Provided data START

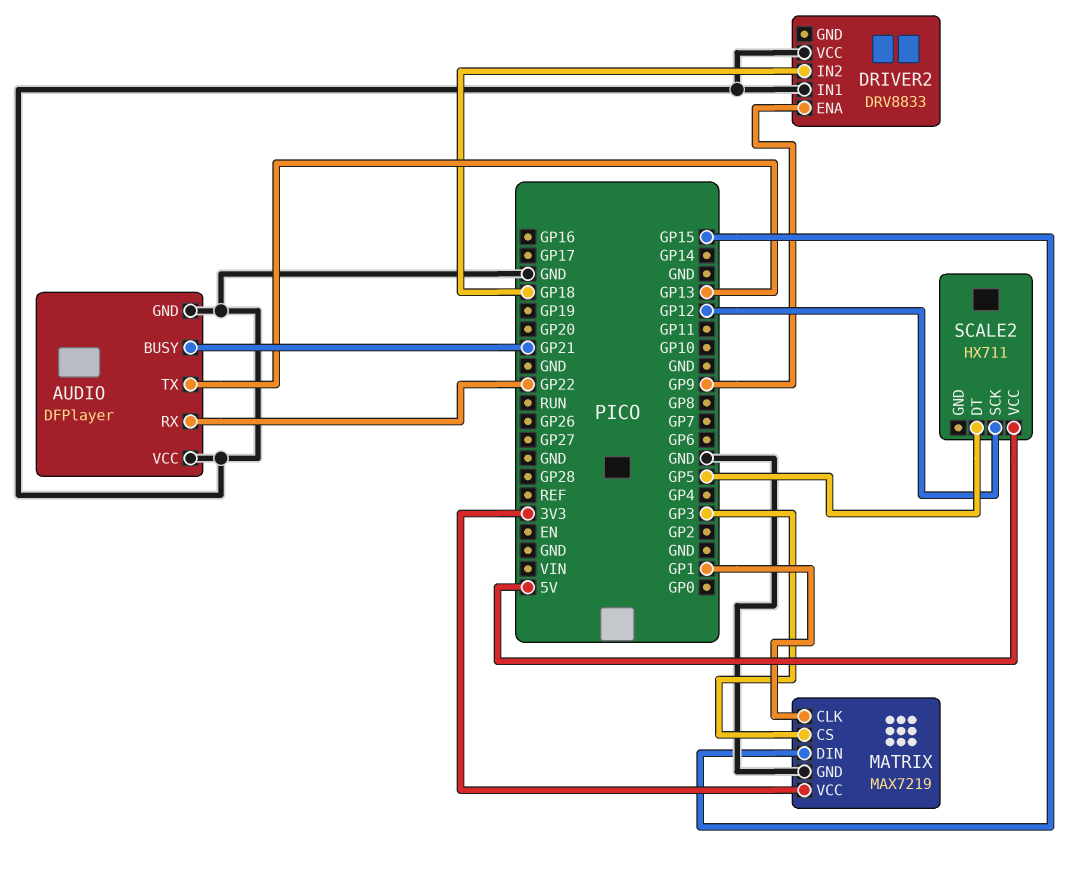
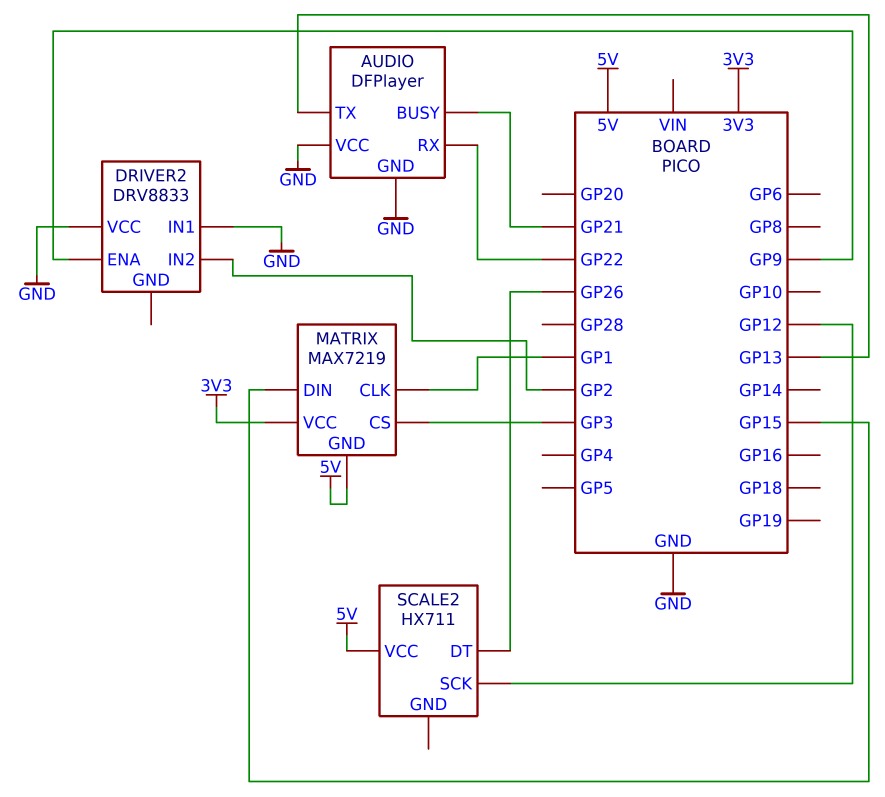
DRIVER2 pin IN2: GP18 -> GP2
MATRIX pin GND: GND -> 5V
SCALE2 pin DT: GP5 -> GP26

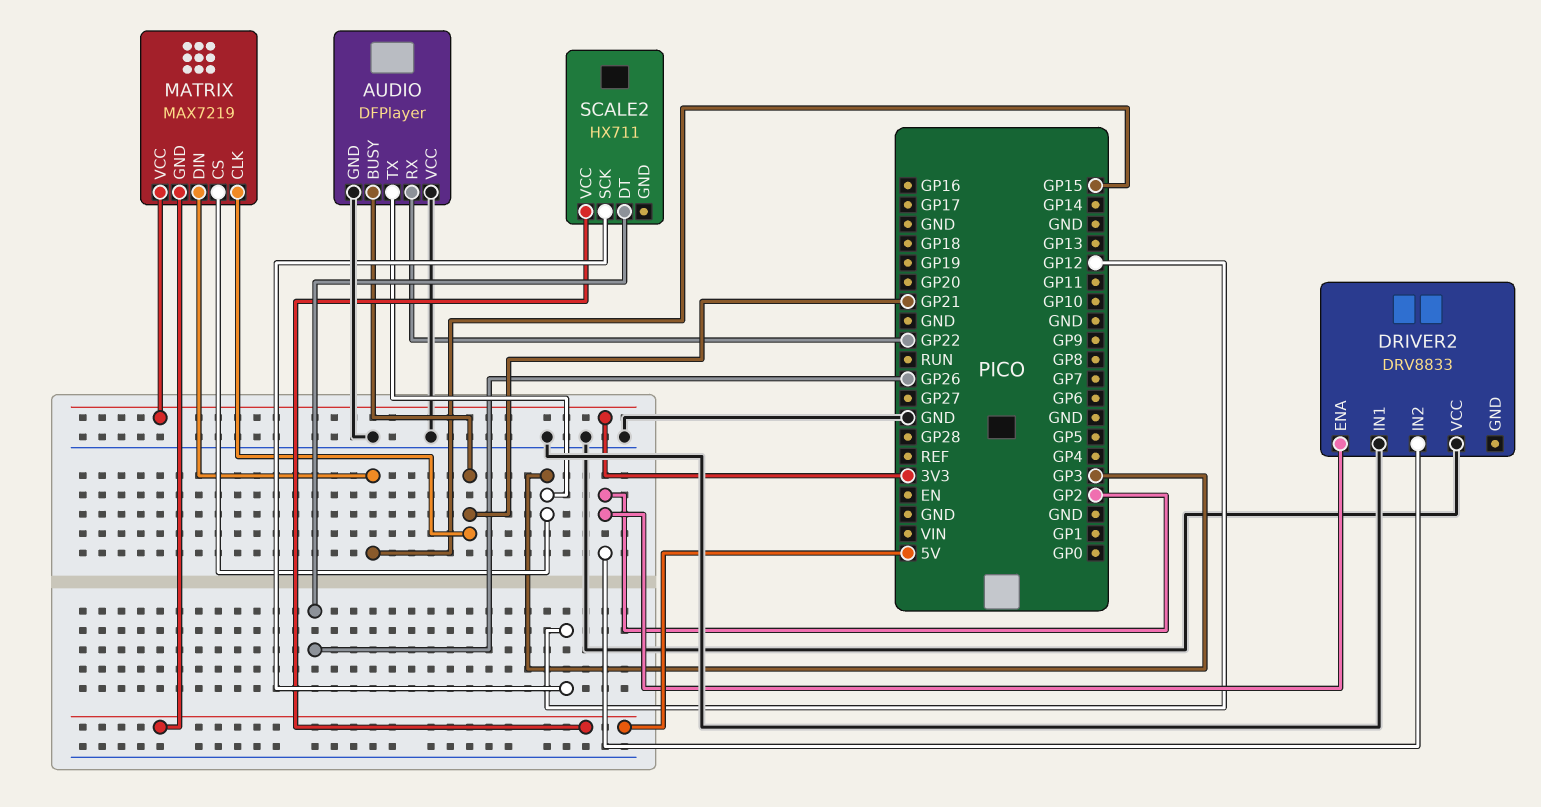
AUDIO pin TX: GP13 -> GP3
DRIVER2 pin ENA: GP9 -> GP2
MATRIX pin CLK: GP1 -> GP21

Provided data END

● **Task objective**
Copy out the whole listing exactly, and don't carry over any pictures.

● **Solution to the problem**
DRIVER2 pin IN2: GP18 -> GP2
MATRIX pin GND: GND -> 5V
SCALE2 pin DT: GP5 -> GP26

AUDIO pin TX: GP13 -> GP3
DRIVER2 pin ENA: GP9 -> GP2
MATRIX pin CLK: GP1 -> GP21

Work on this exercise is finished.